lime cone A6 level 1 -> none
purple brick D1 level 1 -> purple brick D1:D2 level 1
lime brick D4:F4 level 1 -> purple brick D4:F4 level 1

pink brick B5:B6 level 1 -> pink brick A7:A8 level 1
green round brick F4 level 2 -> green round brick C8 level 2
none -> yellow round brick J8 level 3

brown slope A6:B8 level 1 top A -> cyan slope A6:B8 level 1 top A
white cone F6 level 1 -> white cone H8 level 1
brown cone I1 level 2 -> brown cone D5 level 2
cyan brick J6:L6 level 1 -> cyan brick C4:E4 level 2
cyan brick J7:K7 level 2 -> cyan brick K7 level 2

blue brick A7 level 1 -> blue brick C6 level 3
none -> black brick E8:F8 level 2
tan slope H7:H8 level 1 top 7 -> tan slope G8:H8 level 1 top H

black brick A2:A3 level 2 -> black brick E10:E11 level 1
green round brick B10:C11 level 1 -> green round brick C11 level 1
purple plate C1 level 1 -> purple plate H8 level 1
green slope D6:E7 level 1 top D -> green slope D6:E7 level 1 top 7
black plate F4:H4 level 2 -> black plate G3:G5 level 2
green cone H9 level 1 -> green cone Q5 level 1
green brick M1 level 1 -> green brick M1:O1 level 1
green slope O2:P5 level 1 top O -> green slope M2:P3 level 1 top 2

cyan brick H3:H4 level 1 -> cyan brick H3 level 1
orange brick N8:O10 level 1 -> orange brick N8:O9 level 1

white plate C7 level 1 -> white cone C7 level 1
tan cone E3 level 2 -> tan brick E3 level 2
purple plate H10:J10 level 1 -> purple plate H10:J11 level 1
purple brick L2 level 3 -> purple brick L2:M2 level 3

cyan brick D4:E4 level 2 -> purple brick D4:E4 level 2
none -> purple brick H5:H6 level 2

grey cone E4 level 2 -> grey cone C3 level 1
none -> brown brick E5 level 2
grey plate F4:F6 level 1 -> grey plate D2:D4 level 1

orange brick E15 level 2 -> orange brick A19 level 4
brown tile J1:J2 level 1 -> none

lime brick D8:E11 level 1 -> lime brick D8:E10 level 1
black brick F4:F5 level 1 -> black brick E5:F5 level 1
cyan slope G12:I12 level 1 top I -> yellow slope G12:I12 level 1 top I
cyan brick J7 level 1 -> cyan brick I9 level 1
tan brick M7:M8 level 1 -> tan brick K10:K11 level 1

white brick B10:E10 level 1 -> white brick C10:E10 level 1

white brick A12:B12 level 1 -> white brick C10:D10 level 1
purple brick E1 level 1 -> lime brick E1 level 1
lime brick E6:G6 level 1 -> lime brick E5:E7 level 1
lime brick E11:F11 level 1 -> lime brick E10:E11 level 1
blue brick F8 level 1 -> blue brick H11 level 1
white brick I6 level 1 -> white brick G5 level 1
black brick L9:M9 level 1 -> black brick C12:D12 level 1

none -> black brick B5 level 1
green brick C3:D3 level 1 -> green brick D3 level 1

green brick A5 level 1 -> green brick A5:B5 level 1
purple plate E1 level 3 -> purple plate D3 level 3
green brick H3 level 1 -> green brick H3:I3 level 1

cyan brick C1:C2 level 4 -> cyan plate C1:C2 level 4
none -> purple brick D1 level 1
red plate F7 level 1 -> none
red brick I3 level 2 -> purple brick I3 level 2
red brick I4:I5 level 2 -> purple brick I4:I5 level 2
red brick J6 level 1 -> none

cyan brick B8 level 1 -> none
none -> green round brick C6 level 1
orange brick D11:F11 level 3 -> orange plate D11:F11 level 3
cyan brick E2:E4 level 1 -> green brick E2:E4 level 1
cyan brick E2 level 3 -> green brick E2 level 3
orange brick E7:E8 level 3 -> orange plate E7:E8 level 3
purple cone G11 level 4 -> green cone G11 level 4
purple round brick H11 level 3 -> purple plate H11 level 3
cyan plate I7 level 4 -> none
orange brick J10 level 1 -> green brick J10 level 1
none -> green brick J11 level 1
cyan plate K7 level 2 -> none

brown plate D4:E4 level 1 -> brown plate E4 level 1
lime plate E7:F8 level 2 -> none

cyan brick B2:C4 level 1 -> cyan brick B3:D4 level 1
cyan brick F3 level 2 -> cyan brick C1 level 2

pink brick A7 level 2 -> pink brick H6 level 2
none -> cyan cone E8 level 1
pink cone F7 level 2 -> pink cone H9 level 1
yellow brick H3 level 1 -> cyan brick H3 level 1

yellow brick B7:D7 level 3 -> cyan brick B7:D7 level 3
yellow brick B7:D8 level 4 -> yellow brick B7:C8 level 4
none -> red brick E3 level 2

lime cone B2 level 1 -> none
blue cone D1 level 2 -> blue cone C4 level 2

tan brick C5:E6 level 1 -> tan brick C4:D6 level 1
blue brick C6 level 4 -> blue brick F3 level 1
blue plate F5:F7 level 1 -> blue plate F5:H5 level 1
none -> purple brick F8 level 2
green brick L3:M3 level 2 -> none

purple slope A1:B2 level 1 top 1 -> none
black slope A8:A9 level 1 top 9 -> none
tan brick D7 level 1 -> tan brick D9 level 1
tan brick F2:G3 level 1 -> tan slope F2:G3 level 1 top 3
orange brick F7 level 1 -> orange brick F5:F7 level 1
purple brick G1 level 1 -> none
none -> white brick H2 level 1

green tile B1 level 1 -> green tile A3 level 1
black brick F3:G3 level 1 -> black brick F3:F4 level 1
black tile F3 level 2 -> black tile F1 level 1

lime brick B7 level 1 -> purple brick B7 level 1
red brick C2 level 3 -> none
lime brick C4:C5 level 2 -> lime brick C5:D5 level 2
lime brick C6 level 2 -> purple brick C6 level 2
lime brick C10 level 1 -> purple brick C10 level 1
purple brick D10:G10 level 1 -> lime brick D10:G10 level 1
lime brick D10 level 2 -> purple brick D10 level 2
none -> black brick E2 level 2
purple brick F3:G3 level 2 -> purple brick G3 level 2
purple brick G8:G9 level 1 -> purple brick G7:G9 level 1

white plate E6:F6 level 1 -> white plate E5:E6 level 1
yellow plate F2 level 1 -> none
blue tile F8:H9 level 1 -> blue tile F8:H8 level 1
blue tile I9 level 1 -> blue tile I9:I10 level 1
++++++++
§ ABOUT THIS TASK:
Each line that contains the string "orange" should be copied from the data above.

§ FINISHED TASK:
orange brick N8:O10 level 1 -> orange brick N8:O9 level 1
orange brick E15 level 2 -> orange brick A19 level 4
orange brick D11:F11 level 3 -> orange plate D11:F11 level 3
orange brick E7:E8 level 3 -> orange plate E7:E8 level 3
orange brick J10 level 1 -> green brick J10 level 1
orange brick F7 level 1 -> orange brick F5:F7 level 1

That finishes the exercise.